- [EXERCISE]:
Would you return the entries below exactly from the line containing "camera: 10 degrees right, 0 degrees up" onward, ending with the final line and including it, and nothing else?
*** Opening of SUPPLIED RECORDS ***
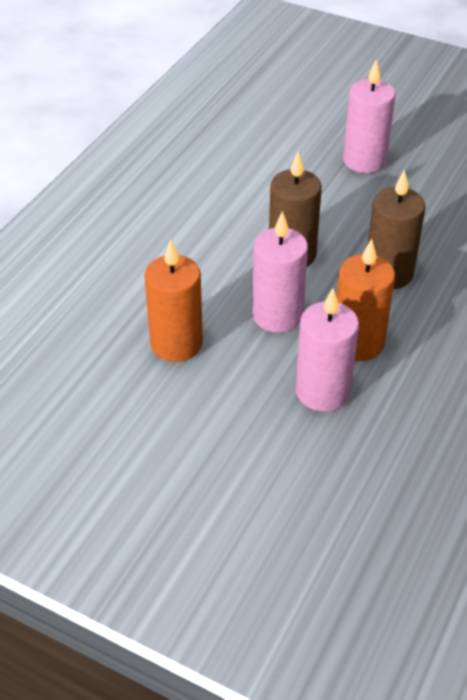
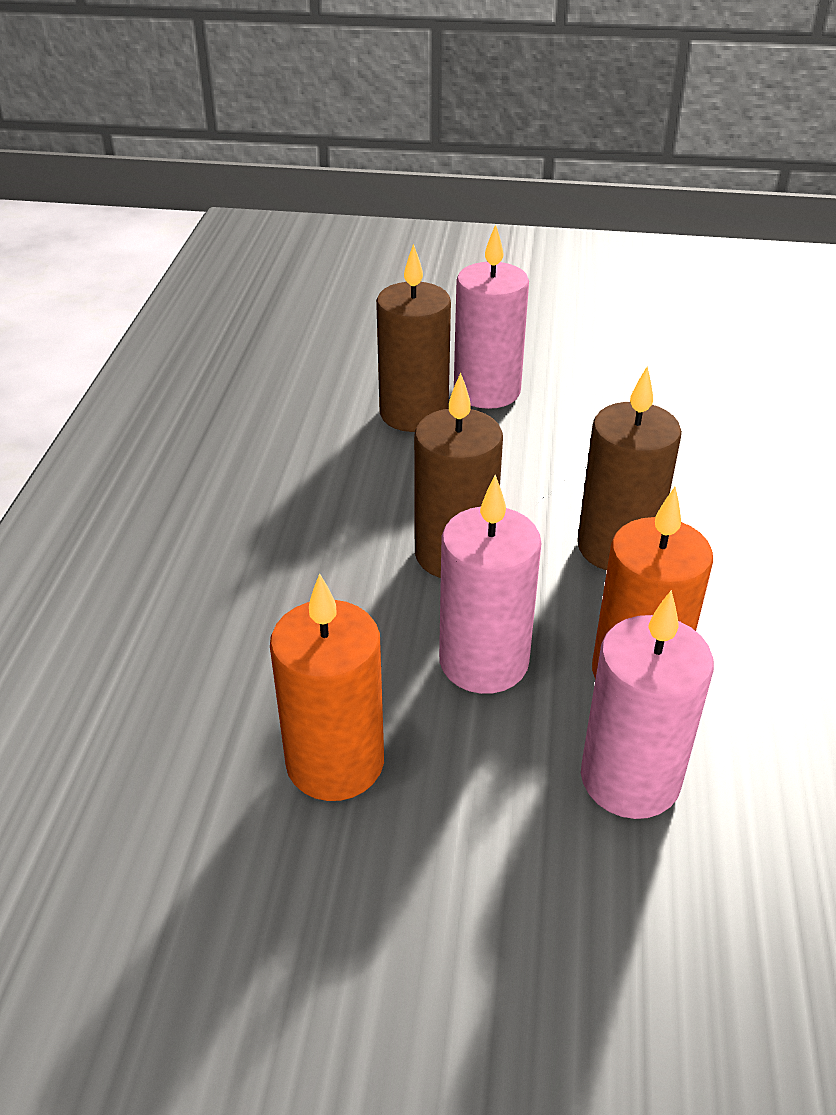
camera: 20 degrees left, 5 degrees down
(311, 165) = (413, 413): none -> brown candle

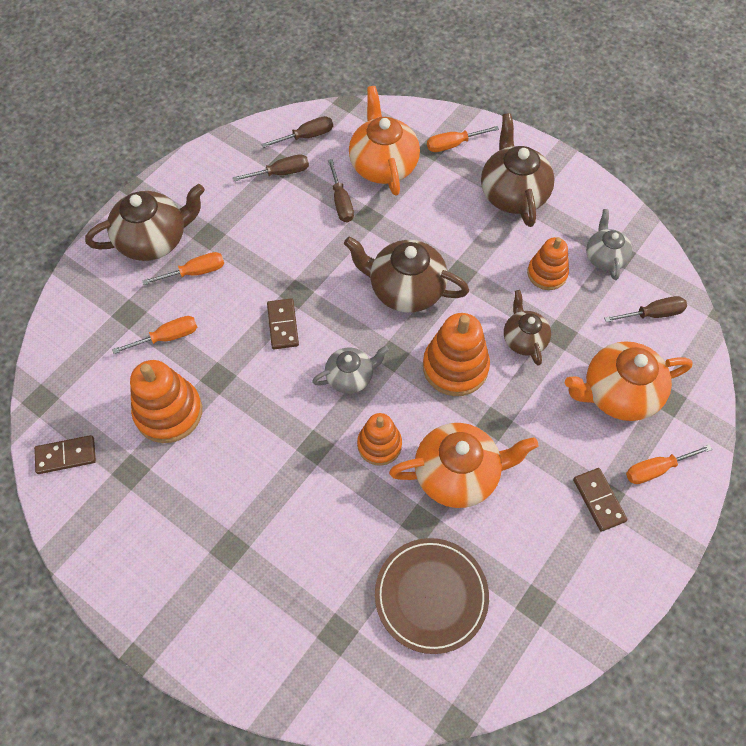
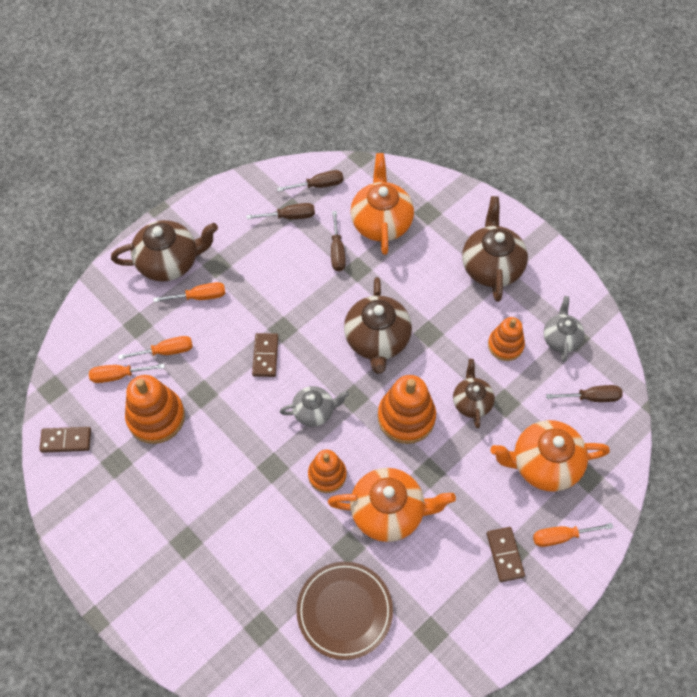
camera: 10 degrees right, 0 degrees up
(405, 289) = (377, 340): brown teapot -> brown teapot turned 120 degrees counterclockwise
(453, 144) = (448, 212): orange screwdriver -> orange screwdriver (119, 375)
*** Close of SUPPLIED RECORDS ***
- [RESPONSE BOX]:
camera: 10 degrees right, 0 degrees up
(405, 289) = (377, 340): brown teapot -> brown teapot turned 120 degrees counterclockwise
(453, 144) = (448, 212): orange screwdriver -> orange screwdriver (119, 375)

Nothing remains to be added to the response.